» **How to complete this task**
Please give the records below again in full, exactly, with the images left out.

== Segment start ==

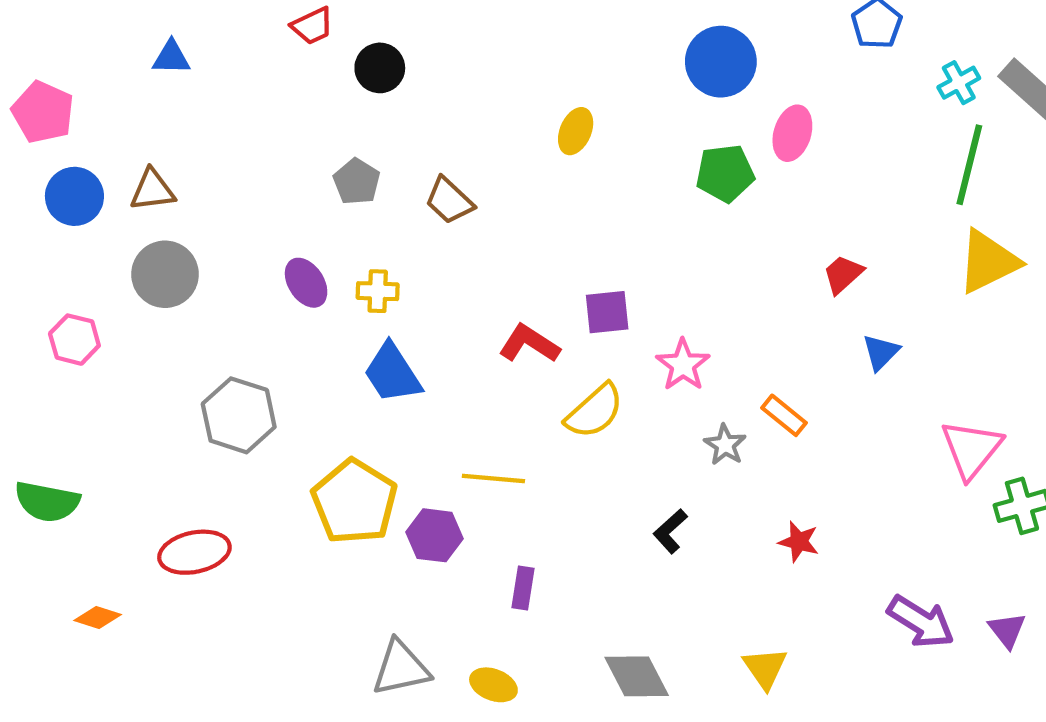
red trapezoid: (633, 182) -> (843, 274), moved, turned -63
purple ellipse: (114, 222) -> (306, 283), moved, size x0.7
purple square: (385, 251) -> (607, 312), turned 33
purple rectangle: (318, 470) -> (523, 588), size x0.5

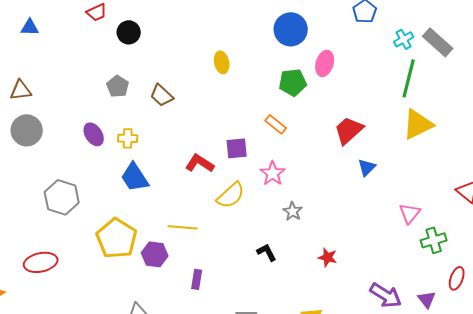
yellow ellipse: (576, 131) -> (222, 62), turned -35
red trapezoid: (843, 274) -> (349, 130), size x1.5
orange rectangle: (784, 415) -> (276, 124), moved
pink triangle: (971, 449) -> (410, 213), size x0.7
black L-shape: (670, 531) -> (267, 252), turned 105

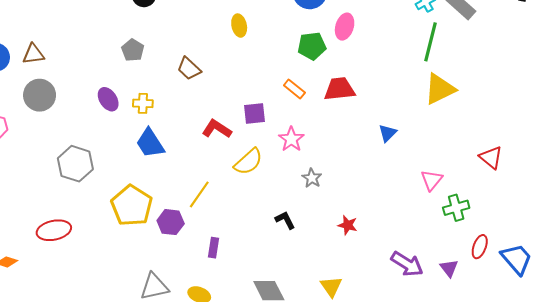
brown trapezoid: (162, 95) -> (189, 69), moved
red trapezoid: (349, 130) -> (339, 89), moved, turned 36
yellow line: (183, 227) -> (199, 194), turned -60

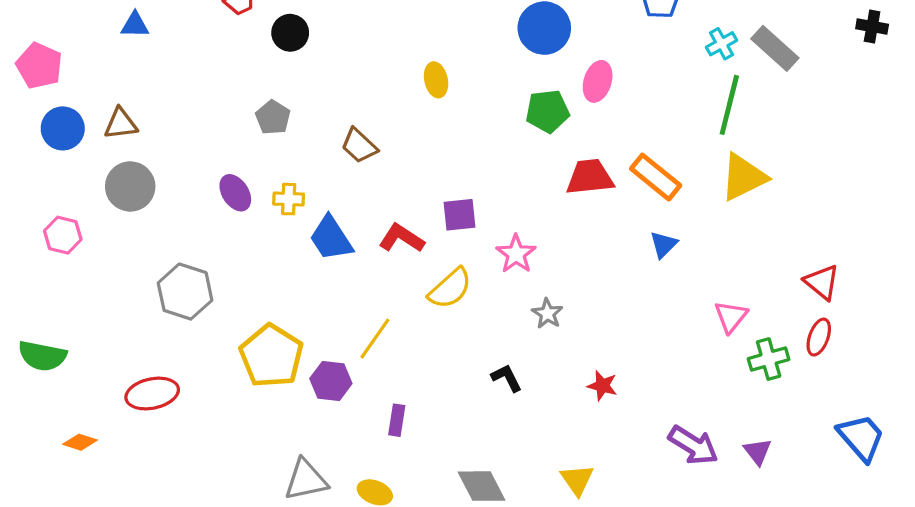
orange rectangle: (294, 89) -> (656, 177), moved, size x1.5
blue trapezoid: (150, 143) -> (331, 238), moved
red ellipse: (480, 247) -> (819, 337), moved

== Segment end ==

» **Answer to this task**
red trapezoid: (633, 182) -> (843, 274), moved, turned -63
purple ellipse: (114, 222) -> (306, 283), moved, size x0.7
purple square: (385, 251) -> (607, 312), turned 33
purple rectangle: (318, 470) -> (523, 588), size x0.5

yellow ellipse: (576, 131) -> (222, 62), turned -35
red trapezoid: (843, 274) -> (349, 130), size x1.5
orange rectangle: (784, 415) -> (276, 124), moved
pink triangle: (971, 449) -> (410, 213), size x0.7
black L-shape: (670, 531) -> (267, 252), turned 105

brown trapezoid: (162, 95) -> (189, 69), moved
red trapezoid: (349, 130) -> (339, 89), moved, turned 36
yellow line: (183, 227) -> (199, 194), turned -60

orange rectangle: (294, 89) -> (656, 177), moved, size x1.5
blue trapezoid: (150, 143) -> (331, 238), moved
red ellipse: (480, 247) -> (819, 337), moved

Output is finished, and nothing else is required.